──────── SOURCE MATERIAL ────────

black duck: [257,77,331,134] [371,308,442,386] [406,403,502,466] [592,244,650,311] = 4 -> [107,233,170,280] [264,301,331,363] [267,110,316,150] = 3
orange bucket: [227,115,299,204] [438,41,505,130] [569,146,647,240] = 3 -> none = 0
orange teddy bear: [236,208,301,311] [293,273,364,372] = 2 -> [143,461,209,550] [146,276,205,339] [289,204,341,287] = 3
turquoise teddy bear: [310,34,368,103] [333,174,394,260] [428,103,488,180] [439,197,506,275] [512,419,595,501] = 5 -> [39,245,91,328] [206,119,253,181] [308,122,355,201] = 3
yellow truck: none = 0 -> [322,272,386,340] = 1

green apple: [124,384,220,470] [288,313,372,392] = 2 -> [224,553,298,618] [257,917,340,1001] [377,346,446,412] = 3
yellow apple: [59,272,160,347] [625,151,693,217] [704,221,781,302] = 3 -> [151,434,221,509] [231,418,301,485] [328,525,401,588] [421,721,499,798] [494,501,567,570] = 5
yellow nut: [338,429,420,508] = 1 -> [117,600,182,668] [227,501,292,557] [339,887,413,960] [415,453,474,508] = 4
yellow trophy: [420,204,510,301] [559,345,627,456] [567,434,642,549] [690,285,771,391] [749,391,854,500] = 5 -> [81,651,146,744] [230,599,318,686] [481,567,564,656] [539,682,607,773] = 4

────────
──────── SOURCE MATERIAL ────────

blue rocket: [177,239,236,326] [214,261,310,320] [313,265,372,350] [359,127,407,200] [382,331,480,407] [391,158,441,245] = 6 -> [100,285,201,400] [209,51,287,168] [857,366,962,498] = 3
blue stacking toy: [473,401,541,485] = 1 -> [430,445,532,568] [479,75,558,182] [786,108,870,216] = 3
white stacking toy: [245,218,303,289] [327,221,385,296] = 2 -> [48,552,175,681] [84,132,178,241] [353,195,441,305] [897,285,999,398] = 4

────────

> **DIRECTIVE**
Among the entries above, the lines between the ones containing "black duck: [257,77,331,134]" and "yellow nut: [338,429,420,508]", inclusive, are to be transcribed exactly. No other line is to be given.

> **RESULT**
black duck: [257,77,331,134] [371,308,442,386] [406,403,502,466] [592,244,650,311] = 4 -> [107,233,170,280] [264,301,331,363] [267,110,316,150] = 3
orange bucket: [227,115,299,204] [438,41,505,130] [569,146,647,240] = 3 -> none = 0
orange teddy bear: [236,208,301,311] [293,273,364,372] = 2 -> [143,461,209,550] [146,276,205,339] [289,204,341,287] = 3
turquoise teddy bear: [310,34,368,103] [333,174,394,260] [428,103,488,180] [439,197,506,275] [512,419,595,501] = 5 -> [39,245,91,328] [206,119,253,181] [308,122,355,201] = 3
yellow truck: none = 0 -> [322,272,386,340] = 1

green apple: [124,384,220,470] [288,313,372,392] = 2 -> [224,553,298,618] [257,917,340,1001] [377,346,446,412] = 3
yellow apple: [59,272,160,347] [625,151,693,217] [704,221,781,302] = 3 -> [151,434,221,509] [231,418,301,485] [328,525,401,588] [421,721,499,798] [494,501,567,570] = 5
yellow nut: [338,429,420,508] = 1 -> [117,600,182,668] [227,501,292,557] [339,887,413,960] [415,453,474,508] = 4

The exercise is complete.